Exercise description:
Here are the records. Write out exactly the lines between the one holding "R207: 6.8k (+3V3, RESET) -> 68k (+3V3, RESET)" and the one holding "U206 pin VDD: PROG -> VBUS", inclusive.

Records:
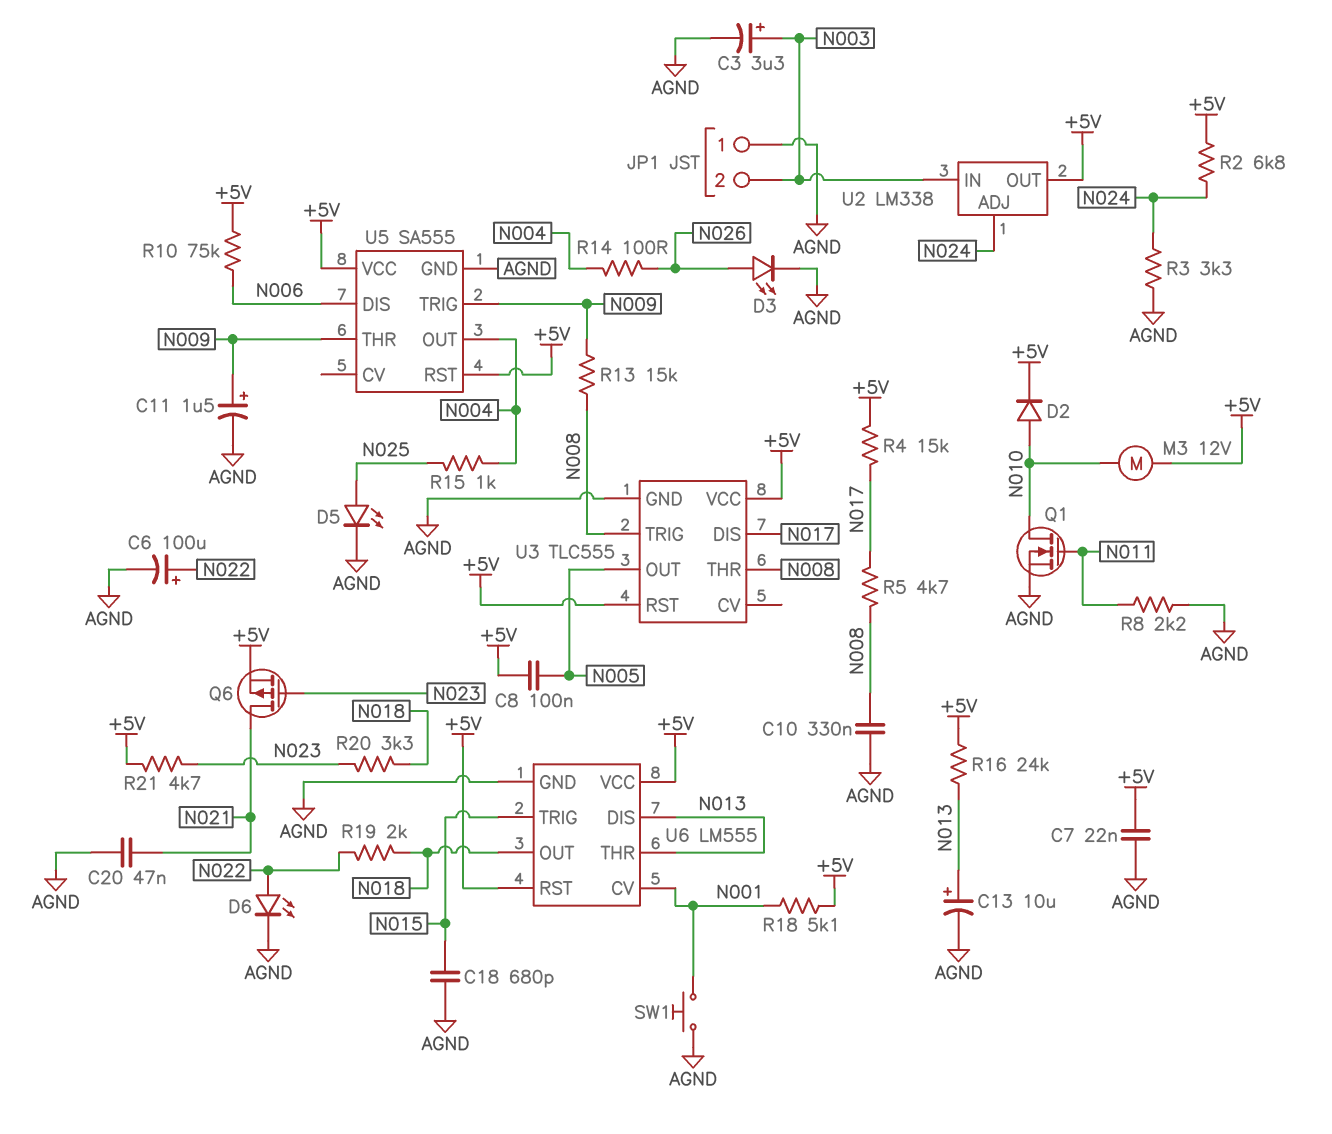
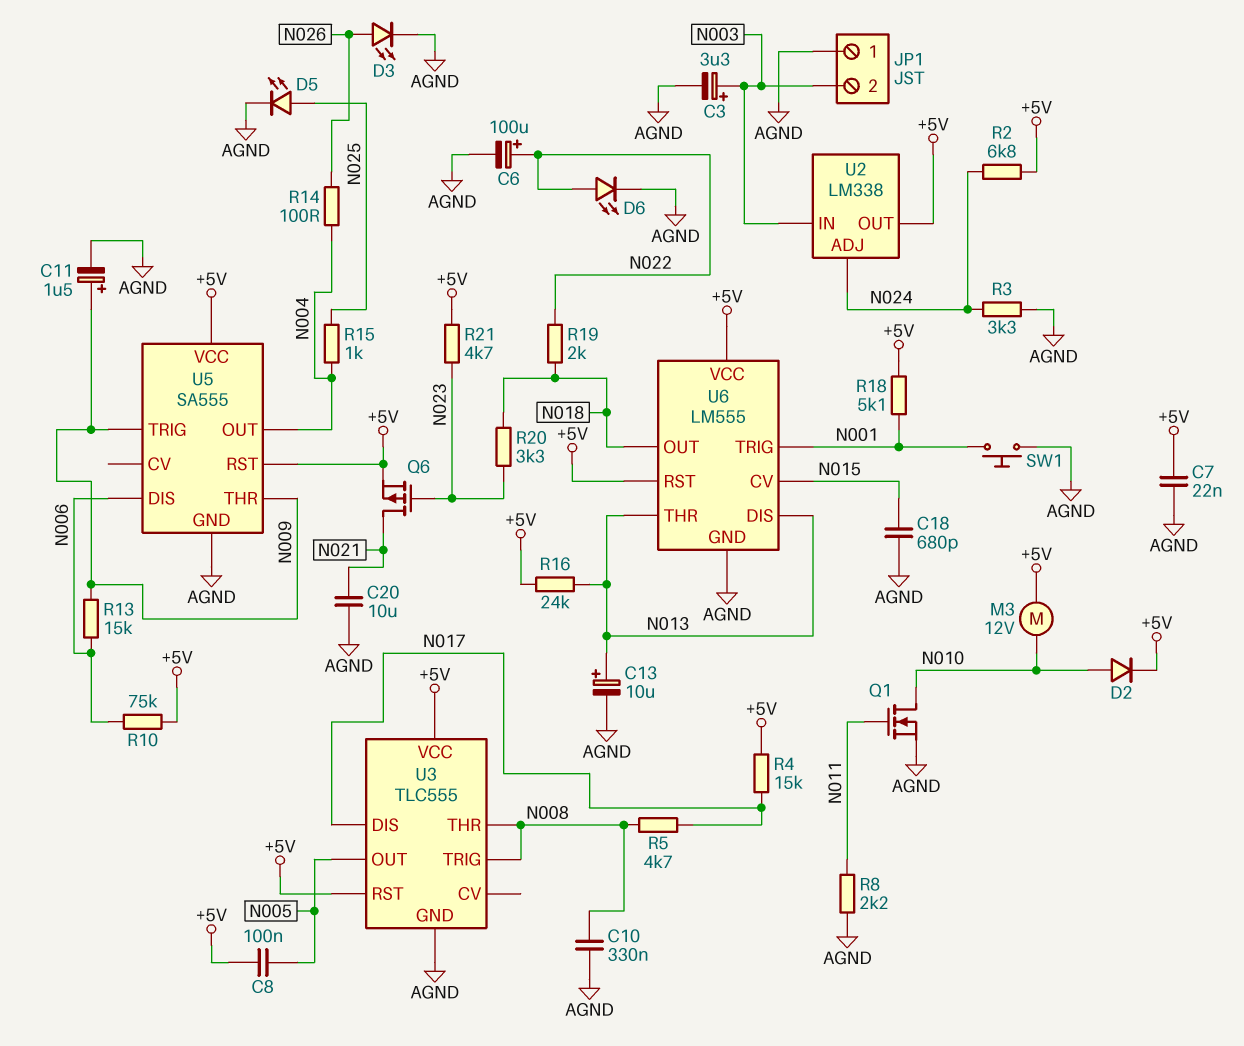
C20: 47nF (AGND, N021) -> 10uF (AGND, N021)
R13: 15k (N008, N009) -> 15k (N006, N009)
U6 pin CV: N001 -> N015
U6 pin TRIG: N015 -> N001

* * *

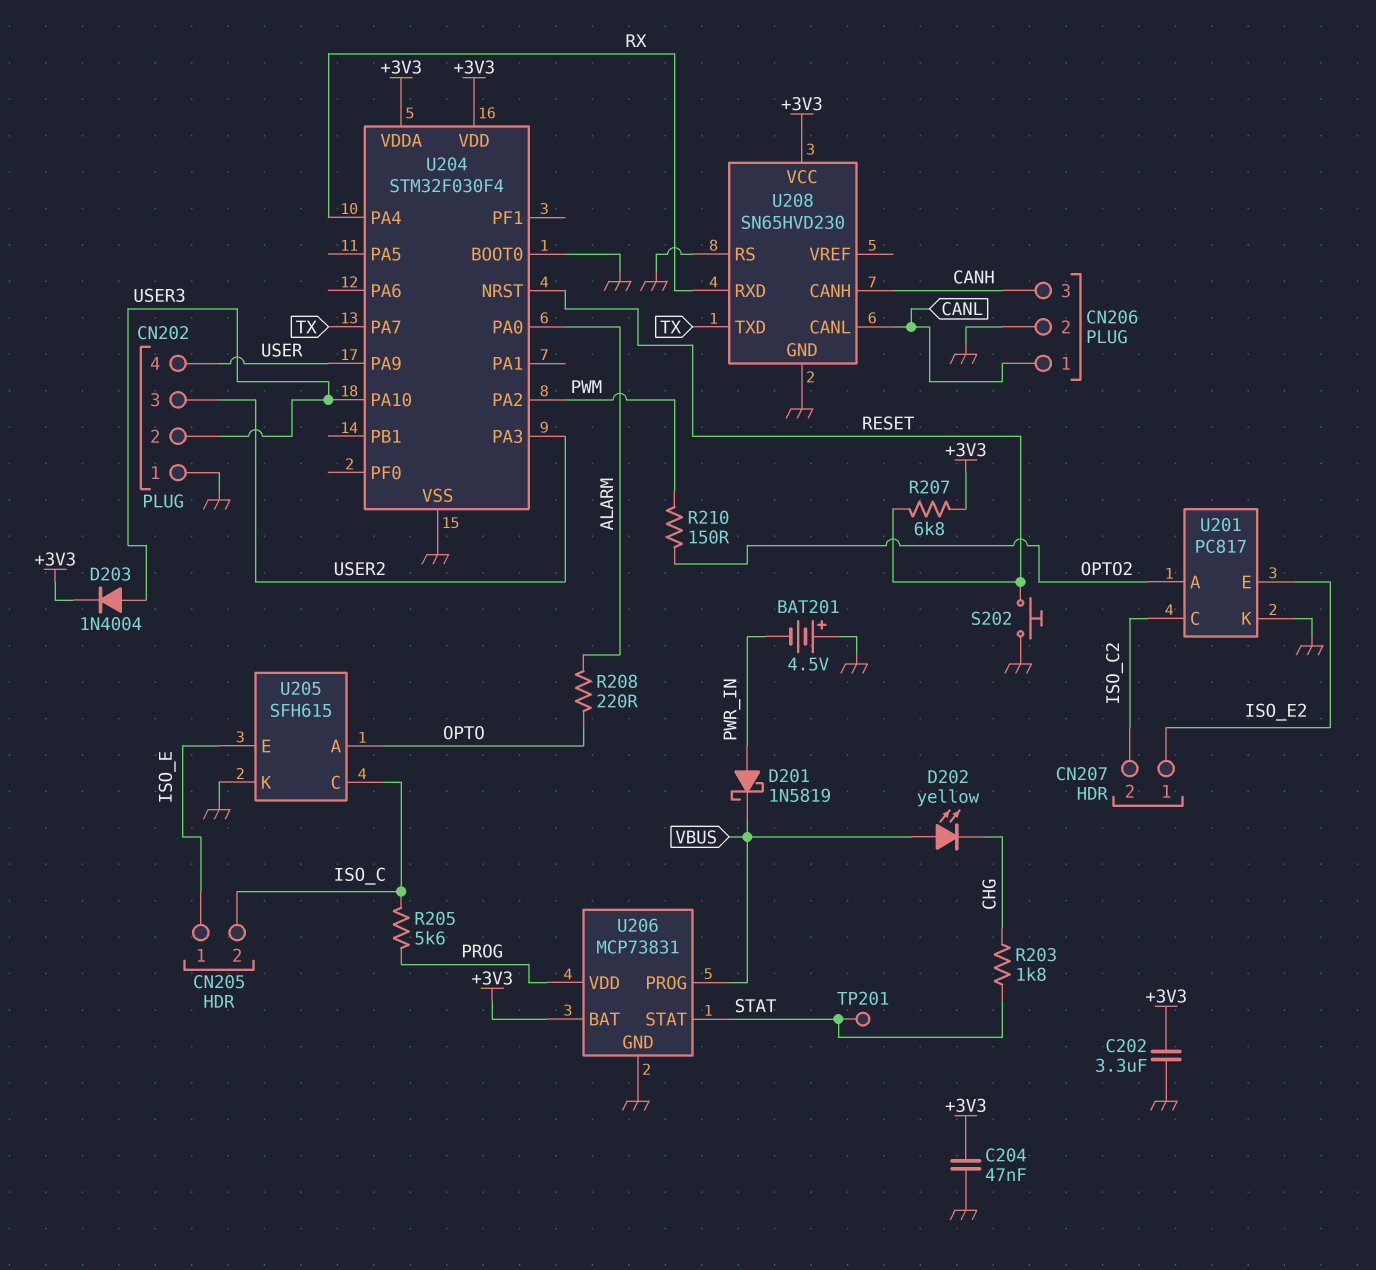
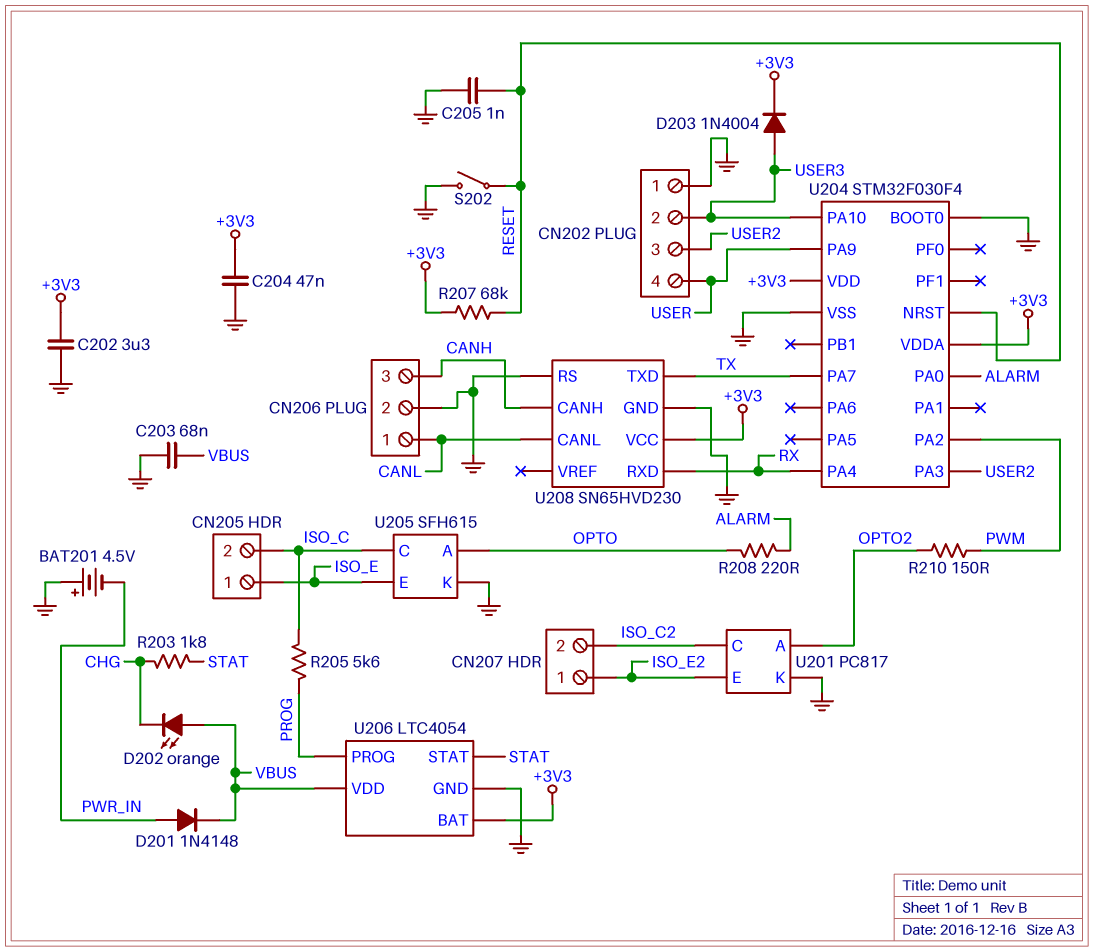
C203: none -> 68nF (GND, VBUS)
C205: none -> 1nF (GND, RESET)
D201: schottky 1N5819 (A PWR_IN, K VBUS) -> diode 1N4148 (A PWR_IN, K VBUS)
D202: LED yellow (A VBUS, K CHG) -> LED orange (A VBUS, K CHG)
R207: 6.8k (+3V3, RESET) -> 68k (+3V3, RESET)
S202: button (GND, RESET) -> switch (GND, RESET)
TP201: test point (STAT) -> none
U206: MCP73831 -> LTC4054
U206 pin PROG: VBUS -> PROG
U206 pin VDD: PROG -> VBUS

Task response:
R207: 6.8k (+3V3, RESET) -> 68k (+3V3, RESET)
S202: button (GND, RESET) -> switch (GND, RESET)
TP201: test point (STAT) -> none
U206: MCP73831 -> LTC4054
U206 pin PROG: VBUS -> PROG
U206 pin VDD: PROG -> VBUS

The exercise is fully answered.